» WHAT THE TASK REQUIRES:
From the very first line down to the line containing "LED pin SIG: D6 -> D10", write out the material exactly as it appears, and no more.
* * * * * * *
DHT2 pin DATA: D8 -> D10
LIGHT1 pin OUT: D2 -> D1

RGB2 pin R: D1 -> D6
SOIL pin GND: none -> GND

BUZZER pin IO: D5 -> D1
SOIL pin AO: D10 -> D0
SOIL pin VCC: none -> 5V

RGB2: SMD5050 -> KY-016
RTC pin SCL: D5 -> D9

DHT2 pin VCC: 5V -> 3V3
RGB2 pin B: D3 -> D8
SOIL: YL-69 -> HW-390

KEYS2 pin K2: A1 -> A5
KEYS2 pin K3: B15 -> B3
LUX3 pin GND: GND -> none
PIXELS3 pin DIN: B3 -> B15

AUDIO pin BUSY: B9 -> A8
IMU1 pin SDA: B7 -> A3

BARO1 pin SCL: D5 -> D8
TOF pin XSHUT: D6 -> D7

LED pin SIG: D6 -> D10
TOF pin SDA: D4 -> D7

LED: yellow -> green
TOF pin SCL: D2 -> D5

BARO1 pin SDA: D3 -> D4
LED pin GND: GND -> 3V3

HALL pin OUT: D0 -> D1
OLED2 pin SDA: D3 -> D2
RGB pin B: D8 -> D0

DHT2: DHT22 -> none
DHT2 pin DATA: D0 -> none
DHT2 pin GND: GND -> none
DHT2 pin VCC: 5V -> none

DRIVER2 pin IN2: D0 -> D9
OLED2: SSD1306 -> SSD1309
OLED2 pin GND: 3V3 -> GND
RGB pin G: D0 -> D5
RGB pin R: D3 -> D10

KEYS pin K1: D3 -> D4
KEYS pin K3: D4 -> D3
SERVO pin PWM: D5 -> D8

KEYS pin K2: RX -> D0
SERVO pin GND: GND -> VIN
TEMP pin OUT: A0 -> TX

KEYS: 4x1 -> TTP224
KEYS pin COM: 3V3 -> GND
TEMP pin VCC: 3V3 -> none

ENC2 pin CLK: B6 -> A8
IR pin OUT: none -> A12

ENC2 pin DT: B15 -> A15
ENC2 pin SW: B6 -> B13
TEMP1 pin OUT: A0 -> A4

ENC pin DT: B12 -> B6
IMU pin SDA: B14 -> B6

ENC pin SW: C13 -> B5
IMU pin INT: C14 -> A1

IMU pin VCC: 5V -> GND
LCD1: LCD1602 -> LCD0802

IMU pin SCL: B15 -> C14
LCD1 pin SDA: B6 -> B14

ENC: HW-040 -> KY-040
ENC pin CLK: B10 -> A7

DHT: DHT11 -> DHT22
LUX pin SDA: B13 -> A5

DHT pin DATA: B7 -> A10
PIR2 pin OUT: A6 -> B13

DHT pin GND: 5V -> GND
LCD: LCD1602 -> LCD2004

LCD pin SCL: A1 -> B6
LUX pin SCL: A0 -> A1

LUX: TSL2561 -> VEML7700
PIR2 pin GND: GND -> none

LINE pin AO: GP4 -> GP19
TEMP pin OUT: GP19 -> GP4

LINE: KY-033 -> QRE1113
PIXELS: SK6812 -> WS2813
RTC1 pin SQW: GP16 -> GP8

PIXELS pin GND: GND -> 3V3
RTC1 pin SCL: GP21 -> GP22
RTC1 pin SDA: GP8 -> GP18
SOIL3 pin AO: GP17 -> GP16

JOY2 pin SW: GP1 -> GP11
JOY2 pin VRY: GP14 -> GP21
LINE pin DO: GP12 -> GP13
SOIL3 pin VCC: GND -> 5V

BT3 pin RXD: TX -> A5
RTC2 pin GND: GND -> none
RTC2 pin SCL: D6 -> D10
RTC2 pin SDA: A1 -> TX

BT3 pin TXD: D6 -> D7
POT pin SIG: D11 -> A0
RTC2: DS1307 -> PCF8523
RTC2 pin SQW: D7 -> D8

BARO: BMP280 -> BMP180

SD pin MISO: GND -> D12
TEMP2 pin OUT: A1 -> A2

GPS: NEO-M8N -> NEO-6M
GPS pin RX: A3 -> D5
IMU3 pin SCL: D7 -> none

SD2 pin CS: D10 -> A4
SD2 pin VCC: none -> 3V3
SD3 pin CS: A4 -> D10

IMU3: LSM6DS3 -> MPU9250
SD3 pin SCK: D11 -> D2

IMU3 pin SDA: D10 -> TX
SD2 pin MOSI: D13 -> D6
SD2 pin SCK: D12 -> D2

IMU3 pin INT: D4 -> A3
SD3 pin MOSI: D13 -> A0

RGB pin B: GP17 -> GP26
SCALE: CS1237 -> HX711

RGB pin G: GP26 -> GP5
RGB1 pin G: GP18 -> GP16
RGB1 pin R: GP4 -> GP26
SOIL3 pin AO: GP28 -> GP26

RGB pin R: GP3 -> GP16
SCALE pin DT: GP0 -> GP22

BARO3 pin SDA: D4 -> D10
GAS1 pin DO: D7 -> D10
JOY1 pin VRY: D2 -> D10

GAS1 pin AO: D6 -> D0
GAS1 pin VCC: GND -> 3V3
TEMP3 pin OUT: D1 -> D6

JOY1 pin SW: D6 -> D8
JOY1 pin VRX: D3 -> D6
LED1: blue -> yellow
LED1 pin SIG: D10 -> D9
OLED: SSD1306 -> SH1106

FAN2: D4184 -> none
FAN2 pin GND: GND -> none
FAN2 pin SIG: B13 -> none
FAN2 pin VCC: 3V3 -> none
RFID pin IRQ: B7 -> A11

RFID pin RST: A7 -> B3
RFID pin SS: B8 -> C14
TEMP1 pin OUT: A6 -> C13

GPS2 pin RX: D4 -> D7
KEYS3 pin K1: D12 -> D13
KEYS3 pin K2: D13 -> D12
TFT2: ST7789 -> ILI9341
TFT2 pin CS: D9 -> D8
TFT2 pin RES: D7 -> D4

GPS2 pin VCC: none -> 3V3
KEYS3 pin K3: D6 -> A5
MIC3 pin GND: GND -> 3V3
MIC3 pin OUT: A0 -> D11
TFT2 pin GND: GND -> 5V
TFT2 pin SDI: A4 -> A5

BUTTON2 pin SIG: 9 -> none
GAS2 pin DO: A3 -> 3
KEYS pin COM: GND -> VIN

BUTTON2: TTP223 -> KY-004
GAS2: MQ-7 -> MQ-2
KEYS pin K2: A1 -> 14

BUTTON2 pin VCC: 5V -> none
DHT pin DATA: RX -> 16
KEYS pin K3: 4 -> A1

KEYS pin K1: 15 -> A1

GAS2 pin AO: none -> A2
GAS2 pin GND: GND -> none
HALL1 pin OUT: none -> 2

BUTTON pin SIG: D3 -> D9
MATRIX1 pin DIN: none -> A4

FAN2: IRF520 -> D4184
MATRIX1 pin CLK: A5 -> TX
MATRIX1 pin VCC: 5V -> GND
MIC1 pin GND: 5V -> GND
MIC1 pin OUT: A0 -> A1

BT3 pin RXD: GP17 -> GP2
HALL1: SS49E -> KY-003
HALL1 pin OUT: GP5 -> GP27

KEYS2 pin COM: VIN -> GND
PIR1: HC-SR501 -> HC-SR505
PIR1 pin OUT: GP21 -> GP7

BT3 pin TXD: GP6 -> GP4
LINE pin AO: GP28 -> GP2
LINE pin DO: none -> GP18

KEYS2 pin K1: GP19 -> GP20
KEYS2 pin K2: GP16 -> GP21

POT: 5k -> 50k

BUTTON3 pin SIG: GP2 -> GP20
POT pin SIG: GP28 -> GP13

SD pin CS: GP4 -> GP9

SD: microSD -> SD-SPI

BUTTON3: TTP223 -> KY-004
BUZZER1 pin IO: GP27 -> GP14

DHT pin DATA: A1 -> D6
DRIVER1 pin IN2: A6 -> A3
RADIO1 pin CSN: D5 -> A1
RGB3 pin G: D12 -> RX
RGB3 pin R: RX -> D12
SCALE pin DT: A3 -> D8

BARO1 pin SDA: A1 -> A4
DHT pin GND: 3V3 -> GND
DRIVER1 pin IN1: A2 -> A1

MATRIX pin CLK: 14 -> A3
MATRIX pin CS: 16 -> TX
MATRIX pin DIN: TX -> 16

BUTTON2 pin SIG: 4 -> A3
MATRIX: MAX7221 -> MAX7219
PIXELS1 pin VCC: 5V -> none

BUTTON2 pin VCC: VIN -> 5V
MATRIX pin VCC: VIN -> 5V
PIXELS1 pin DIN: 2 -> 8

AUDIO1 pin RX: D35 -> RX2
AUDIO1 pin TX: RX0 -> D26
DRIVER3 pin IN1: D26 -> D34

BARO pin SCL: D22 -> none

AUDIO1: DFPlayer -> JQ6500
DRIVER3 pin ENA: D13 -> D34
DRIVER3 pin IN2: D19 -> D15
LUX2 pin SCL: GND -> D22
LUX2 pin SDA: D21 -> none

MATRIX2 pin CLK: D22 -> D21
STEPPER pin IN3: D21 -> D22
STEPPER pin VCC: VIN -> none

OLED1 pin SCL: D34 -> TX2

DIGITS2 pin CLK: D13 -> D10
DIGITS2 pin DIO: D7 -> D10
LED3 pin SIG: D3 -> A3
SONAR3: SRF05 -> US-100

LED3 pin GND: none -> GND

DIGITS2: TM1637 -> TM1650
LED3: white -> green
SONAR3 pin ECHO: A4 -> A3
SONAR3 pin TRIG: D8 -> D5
* * * * * * *
» EXERCISE ANSWER:
DHT2 pin DATA: D8 -> D10
LIGHT1 pin OUT: D2 -> D1

RGB2 pin R: D1 -> D6
SOIL pin GND: none -> GND

BUZZER pin IO: D5 -> D1
SOIL pin AO: D10 -> D0
SOIL pin VCC: none -> 5V

RGB2: SMD5050 -> KY-016
RTC pin SCL: D5 -> D9

DHT2 pin VCC: 5V -> 3V3
RGB2 pin B: D3 -> D8
SOIL: YL-69 -> HW-390

KEYS2 pin K2: A1 -> A5
KEYS2 pin K3: B15 -> B3
LUX3 pin GND: GND -> none
PIXELS3 pin DIN: B3 -> B15

AUDIO pin BUSY: B9 -> A8
IMU1 pin SDA: B7 -> A3

BARO1 pin SCL: D5 -> D8
TOF pin XSHUT: D6 -> D7

LED pin SIG: D6 -> D10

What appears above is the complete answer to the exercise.